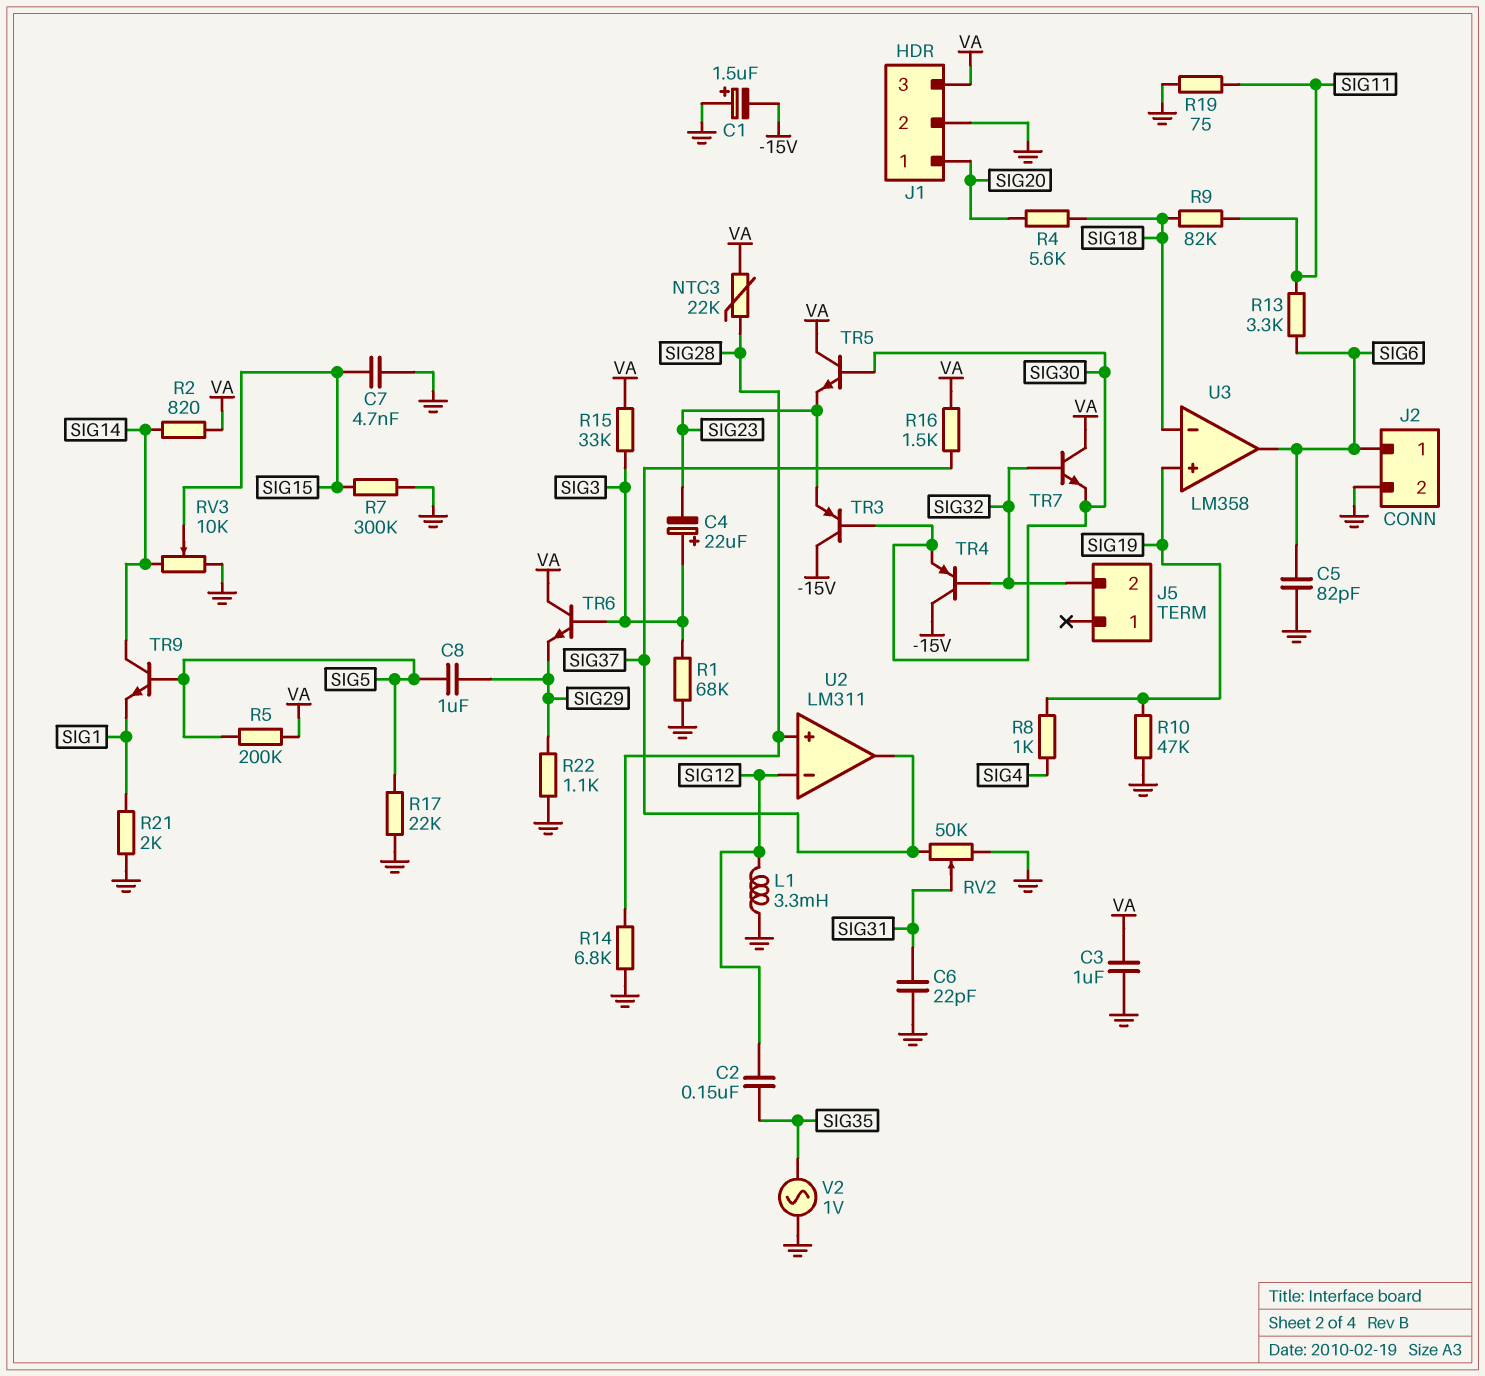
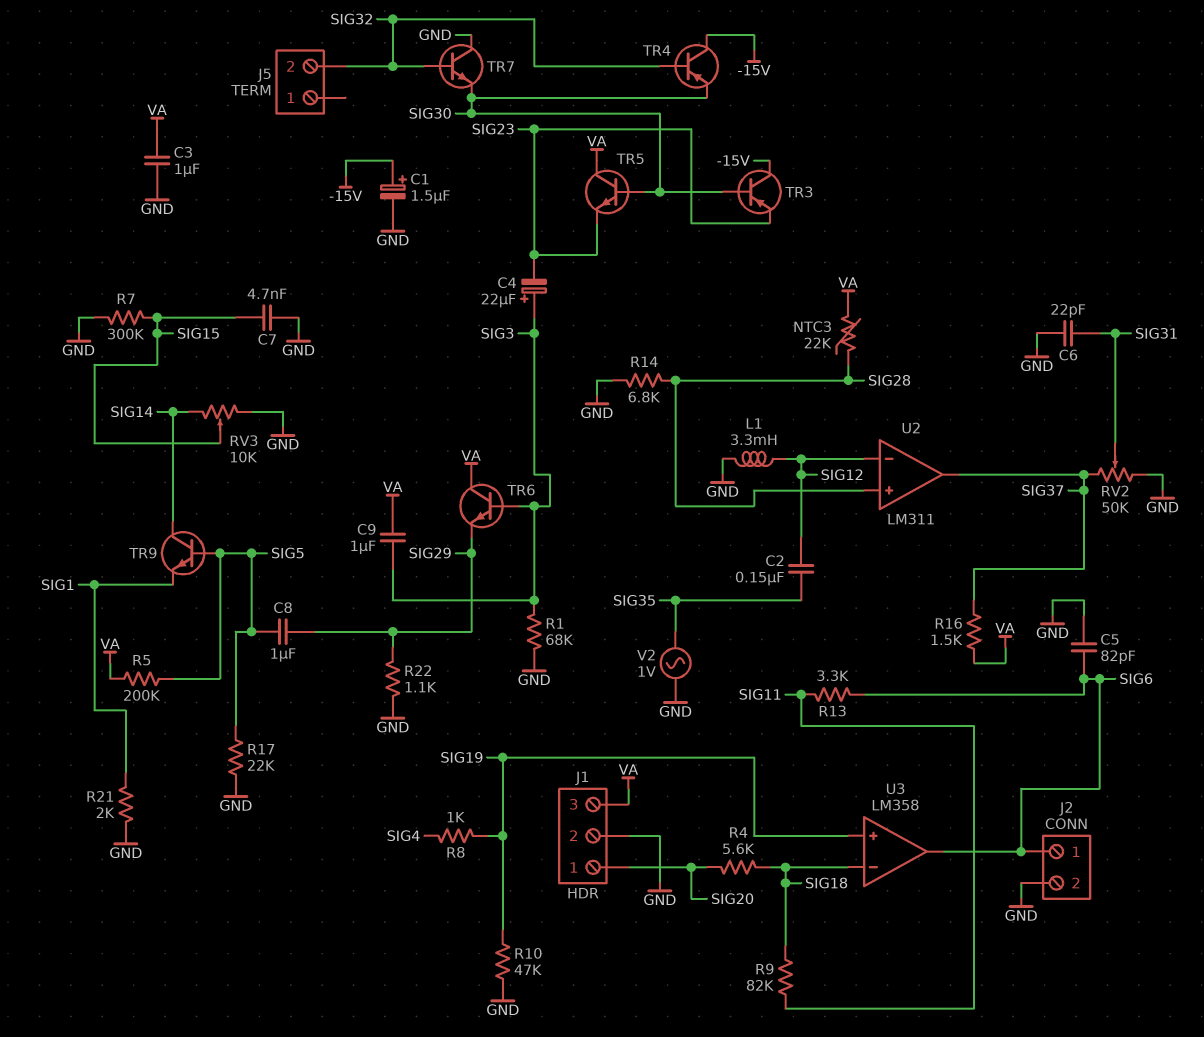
C1: 1.5uF (plus GND, minus -15V) -> 1.5uF (plus -15V, minus GND)
C9: none -> 1uF (SIG3, VA)
R2: 820 (SIG14, VA) -> none
R15: 33k (SIG3, VA) -> none
R19: 75 (GND, SIG11) -> none
TR7: NPN (B SIG32, C VA, E SIG30) -> NPN (B SIG32, C GND, E SIG30)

**TASK REQUIREMENTS:**
Could you show every line of the listing that holds the string "none"?

**RESPONSE TO THIS TASK:**
C9: none -> 1uF (SIG3, VA)
R2: 820 (SIG14, VA) -> none
R15: 33k (SIG3, VA) -> none
R19: 75 (GND, SIG11) -> none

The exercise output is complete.